__How to complete this task__. Exact copy, pictures excluded: please retype every record below.

BEGIN

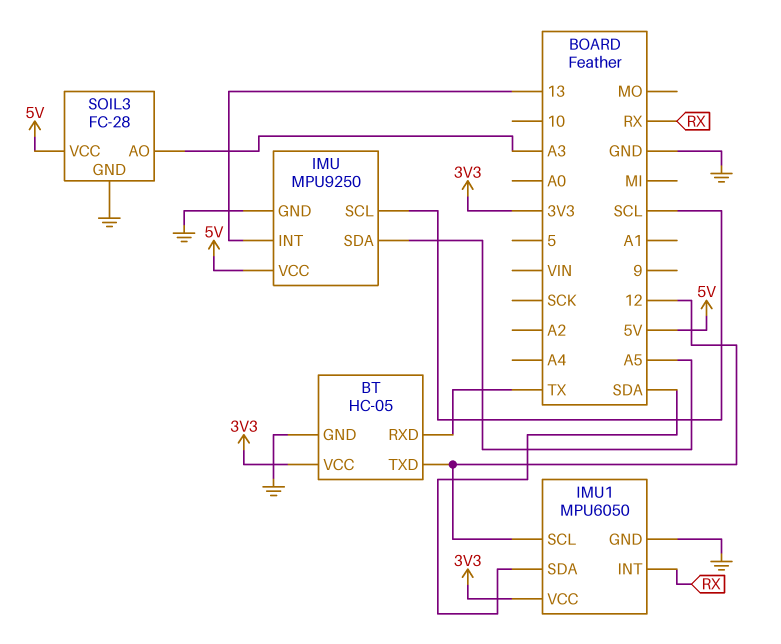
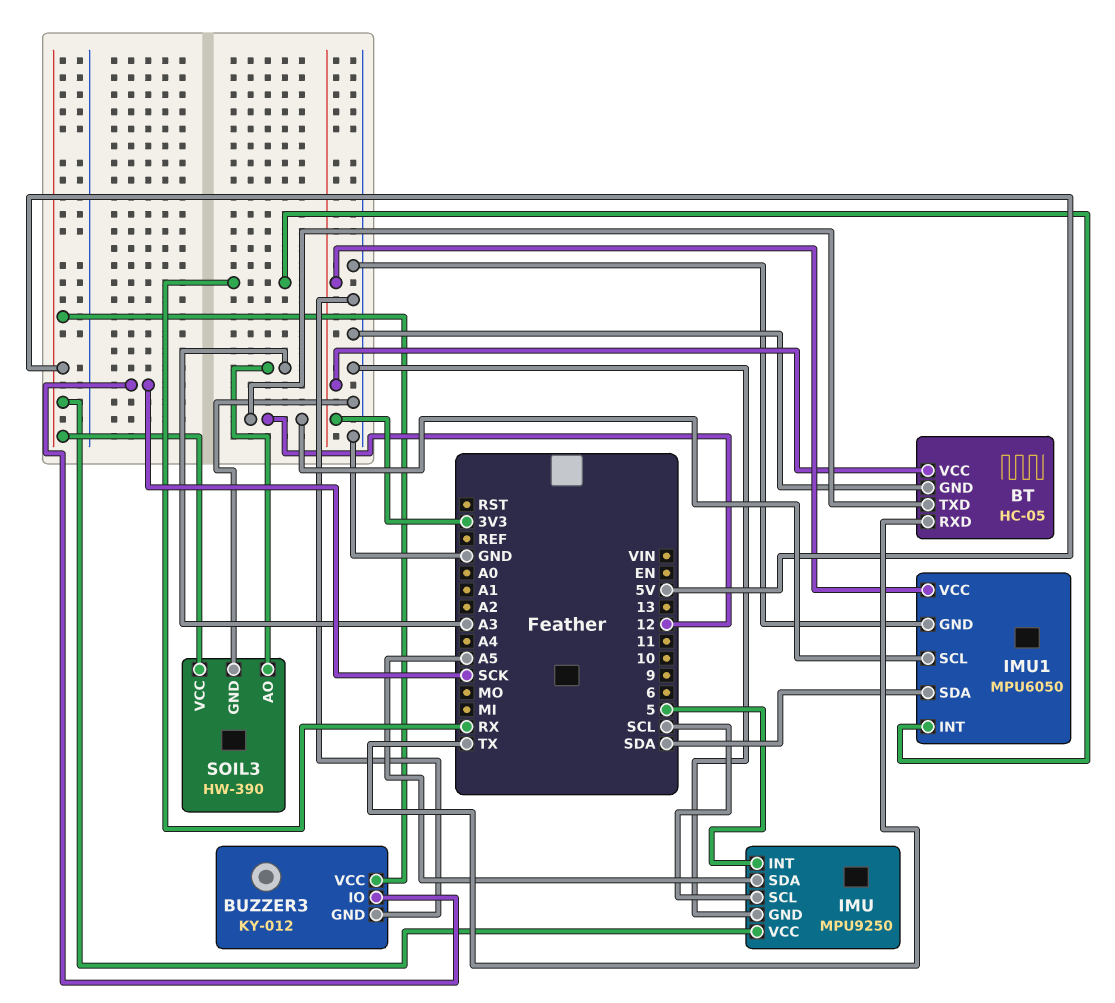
BUZZER3: none -> KY-012
BUZZER3 pin GND: none -> GND
BUZZER3 pin IO: none -> SCK
BUZZER3 pin VCC: none -> 5V
IMU pin INT: 13 -> 5
SOIL3: FC-28 -> HW-390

END

__Response to the exercise__.
BUZZER3: none -> KY-012
BUZZER3 pin GND: none -> GND
BUZZER3 pin IO: none -> SCK
BUZZER3 pin VCC: none -> 5V
IMU pin INT: 13 -> 5
SOIL3: FC-28 -> HW-390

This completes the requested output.